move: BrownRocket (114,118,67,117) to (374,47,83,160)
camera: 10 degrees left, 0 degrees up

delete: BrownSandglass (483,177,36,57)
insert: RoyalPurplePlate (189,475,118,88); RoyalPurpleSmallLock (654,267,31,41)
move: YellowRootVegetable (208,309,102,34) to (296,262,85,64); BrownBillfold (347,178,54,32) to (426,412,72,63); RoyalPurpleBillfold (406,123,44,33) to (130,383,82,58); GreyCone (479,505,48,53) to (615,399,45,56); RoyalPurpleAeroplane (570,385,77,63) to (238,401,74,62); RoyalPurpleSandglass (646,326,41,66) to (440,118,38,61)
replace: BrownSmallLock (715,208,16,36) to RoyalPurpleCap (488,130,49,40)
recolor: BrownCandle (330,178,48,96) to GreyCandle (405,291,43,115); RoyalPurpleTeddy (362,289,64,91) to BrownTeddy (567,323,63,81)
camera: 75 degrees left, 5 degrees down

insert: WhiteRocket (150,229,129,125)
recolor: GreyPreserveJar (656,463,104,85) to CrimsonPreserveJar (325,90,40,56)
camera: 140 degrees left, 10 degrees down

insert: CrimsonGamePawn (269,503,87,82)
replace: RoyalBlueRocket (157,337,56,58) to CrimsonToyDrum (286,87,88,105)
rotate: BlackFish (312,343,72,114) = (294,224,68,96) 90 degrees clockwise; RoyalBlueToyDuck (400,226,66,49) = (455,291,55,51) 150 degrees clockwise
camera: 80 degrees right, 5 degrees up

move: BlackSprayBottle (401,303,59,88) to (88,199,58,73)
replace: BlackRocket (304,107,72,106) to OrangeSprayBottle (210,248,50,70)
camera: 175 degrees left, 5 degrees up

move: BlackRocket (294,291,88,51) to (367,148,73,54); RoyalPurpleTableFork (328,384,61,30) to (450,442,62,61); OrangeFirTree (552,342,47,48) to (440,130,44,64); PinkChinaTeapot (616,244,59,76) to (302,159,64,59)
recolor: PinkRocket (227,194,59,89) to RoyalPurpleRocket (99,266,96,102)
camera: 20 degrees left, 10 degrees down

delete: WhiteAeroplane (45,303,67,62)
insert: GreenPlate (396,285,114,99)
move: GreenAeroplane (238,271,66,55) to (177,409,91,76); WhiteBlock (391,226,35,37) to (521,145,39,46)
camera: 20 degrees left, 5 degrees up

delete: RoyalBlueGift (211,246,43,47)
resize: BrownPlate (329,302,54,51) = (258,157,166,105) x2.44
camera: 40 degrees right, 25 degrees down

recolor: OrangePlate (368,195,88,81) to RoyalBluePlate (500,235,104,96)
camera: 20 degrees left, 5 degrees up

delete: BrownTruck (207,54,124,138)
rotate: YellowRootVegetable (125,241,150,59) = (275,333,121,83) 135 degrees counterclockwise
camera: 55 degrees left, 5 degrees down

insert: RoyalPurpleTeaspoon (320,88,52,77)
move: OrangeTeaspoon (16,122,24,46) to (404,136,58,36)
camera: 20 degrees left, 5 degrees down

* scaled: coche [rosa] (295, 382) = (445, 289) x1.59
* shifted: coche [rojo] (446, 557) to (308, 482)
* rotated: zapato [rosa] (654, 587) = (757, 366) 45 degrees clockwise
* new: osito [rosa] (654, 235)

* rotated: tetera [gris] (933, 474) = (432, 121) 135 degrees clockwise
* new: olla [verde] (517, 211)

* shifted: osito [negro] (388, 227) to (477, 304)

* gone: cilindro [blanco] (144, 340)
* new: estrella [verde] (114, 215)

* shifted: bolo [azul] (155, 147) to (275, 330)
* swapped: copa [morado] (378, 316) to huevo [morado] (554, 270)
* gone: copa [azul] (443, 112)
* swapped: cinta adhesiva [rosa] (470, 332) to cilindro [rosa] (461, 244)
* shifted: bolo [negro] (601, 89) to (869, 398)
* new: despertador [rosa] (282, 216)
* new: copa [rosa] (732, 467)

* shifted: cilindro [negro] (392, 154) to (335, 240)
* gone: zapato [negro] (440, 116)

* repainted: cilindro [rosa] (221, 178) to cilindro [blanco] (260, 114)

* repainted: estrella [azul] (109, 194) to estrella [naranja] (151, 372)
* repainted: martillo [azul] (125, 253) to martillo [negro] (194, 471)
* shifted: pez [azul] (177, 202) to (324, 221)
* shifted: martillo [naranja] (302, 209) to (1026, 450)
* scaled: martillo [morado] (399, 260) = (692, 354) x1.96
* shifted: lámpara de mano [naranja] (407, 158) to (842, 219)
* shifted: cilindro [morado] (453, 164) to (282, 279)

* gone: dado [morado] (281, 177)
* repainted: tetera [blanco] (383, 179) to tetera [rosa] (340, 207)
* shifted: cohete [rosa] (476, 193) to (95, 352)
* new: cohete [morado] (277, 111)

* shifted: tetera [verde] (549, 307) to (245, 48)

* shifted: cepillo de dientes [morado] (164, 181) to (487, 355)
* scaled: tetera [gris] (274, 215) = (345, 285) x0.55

— TASK PROMPT —
With no line skipped, copy the entries exactly as written.

— EXPECTED ANSWER —
move: BrownRocket (114,118,67,117) to (374,47,83,160)
camera: 10 degrees left, 0 degrees up

delete: BrownSandglass (483,177,36,57)
insert: RoyalPurplePlate (189,475,118,88); RoyalPurpleSmallLock (654,267,31,41)
move: YellowRootVegetable (208,309,102,34) to (296,262,85,64); BrownBillfold (347,178,54,32) to (426,412,72,63); RoyalPurpleBillfold (406,123,44,33) to (130,383,82,58); GreyCone (479,505,48,53) to (615,399,45,56); RoyalPurpleAeroplane (570,385,77,63) to (238,401,74,62); RoyalPurpleSandglass (646,326,41,66) to (440,118,38,61)
replace: BrownSmallLock (715,208,16,36) to RoyalPurpleCap (488,130,49,40)
recolor: BrownCandle (330,178,48,96) to GreyCandle (405,291,43,115); RoyalPurpleTeddy (362,289,64,91) to BrownTeddy (567,323,63,81)
camera: 75 degrees left, 5 degrees down

insert: WhiteRocket (150,229,129,125)
recolor: GreyPreserveJar (656,463,104,85) to CrimsonPreserveJar (325,90,40,56)
camera: 140 degrees left, 10 degrees down

insert: CrimsonGamePawn (269,503,87,82)
replace: RoyalBlueRocket (157,337,56,58) to CrimsonToyDrum (286,87,88,105)
rotate: BlackFish (312,343,72,114) = (294,224,68,96) 90 degrees clockwise; RoyalBlueToyDuck (400,226,66,49) = (455,291,55,51) 150 degrees clockwise
camera: 80 degrees right, 5 degrees up

move: BlackSprayBottle (401,303,59,88) to (88,199,58,73)
replace: BlackRocket (304,107,72,106) to OrangeSprayBottle (210,248,50,70)
camera: 175 degrees left, 5 degrees up

move: BlackRocket (294,291,88,51) to (367,148,73,54); RoyalPurpleTableFork (328,384,61,30) to (450,442,62,61); OrangeFirTree (552,342,47,48) to (440,130,44,64); PinkChinaTeapot (616,244,59,76) to (302,159,64,59)
recolor: PinkRocket (227,194,59,89) to RoyalPurpleRocket (99,266,96,102)
camera: 20 degrees left, 10 degrees down

delete: WhiteAeroplane (45,303,67,62)
insert: GreenPlate (396,285,114,99)
move: GreenAeroplane (238,271,66,55) to (177,409,91,76); WhiteBlock (391,226,35,37) to (521,145,39,46)
camera: 20 degrees left, 5 degrees up

delete: RoyalBlueGift (211,246,43,47)
resize: BrownPlate (329,302,54,51) = (258,157,166,105) x2.44
camera: 40 degrees right, 25 degrees down

recolor: OrangePlate (368,195,88,81) to RoyalBluePlate (500,235,104,96)
camera: 20 degrees left, 5 degrees up

delete: BrownTruck (207,54,124,138)
rotate: YellowRootVegetable (125,241,150,59) = (275,333,121,83) 135 degrees counterclockwise
camera: 55 degrees left, 5 degrees down

insert: RoyalPurpleTeaspoon (320,88,52,77)
move: OrangeTeaspoon (16,122,24,46) to (404,136,58,36)
camera: 20 degrees left, 5 degrees down

* scaled: coche [rosa] (295, 382) = (445, 289) x1.59
* shifted: coche [rojo] (446, 557) to (308, 482)
* rotated: zapato [rosa] (654, 587) = (757, 366) 45 degrees clockwise
* new: osito [rosa] (654, 235)

* rotated: tetera [gris] (933, 474) = (432, 121) 135 degrees clockwise
* new: olla [verde] (517, 211)

* shifted: osito [negro] (388, 227) to (477, 304)

* gone: cilindro [blanco] (144, 340)
* new: estrella [verde] (114, 215)

* shifted: bolo [azul] (155, 147) to (275, 330)
* swapped: copa [morado] (378, 316) to huevo [morado] (554, 270)
* gone: copa [azul] (443, 112)
* swapped: cinta adhesiva [rosa] (470, 332) to cilindro [rosa] (461, 244)
* shifted: bolo [negro] (601, 89) to (869, 398)
* new: despertador [rosa] (282, 216)
* new: copa [rosa] (732, 467)

* shifted: cilindro [negro] (392, 154) to (335, 240)
* gone: zapato [negro] (440, 116)

* repainted: cilindro [rosa] (221, 178) to cilindro [blanco] (260, 114)

* repainted: estrella [azul] (109, 194) to estrella [naranja] (151, 372)
* repainted: martillo [azul] (125, 253) to martillo [negro] (194, 471)
* shifted: pez [azul] (177, 202) to (324, 221)
* shifted: martillo [naranja] (302, 209) to (1026, 450)
* scaled: martillo [morado] (399, 260) = (692, 354) x1.96
* shifted: lámpara de mano [naranja] (407, 158) to (842, 219)
* shifted: cilindro [morado] (453, 164) to (282, 279)

* gone: dado [morado] (281, 177)
* repainted: tetera [blanco] (383, 179) to tetera [rosa] (340, 207)
* shifted: cohete [rosa] (476, 193) to (95, 352)
* new: cohete [morado] (277, 111)

* shifted: tetera [verde] (549, 307) to (245, 48)

* shifted: cepillo de dientes [morado] (164, 181) to (487, 355)
* scaled: tetera [gris] (274, 215) = (345, 285) x0.55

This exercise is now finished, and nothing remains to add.